(Prompt): Pictures stay out, but every line of the data is copied exactly.

(The data):
⟨

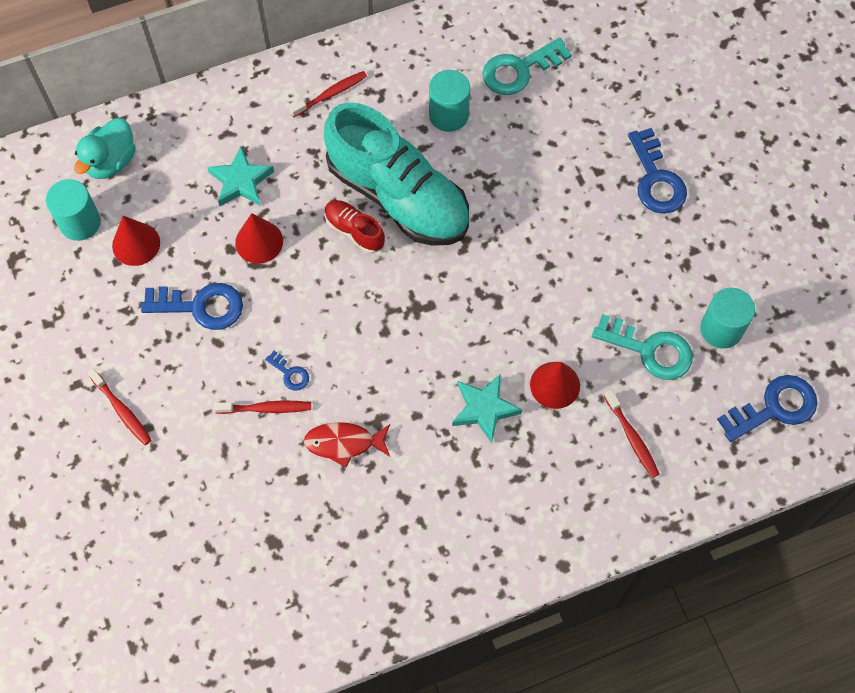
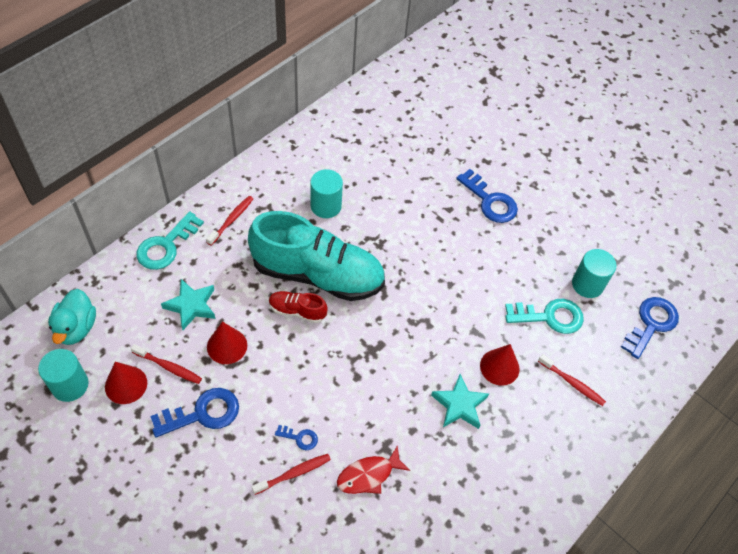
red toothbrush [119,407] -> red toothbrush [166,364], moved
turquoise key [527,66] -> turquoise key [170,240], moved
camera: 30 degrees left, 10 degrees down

⟩

(Exercise response):
red toothbrush [119,407] -> red toothbrush [166,364], moved
turquoise key [527,66] -> turquoise key [170,240], moved
camera: 30 degrees left, 10 degrees down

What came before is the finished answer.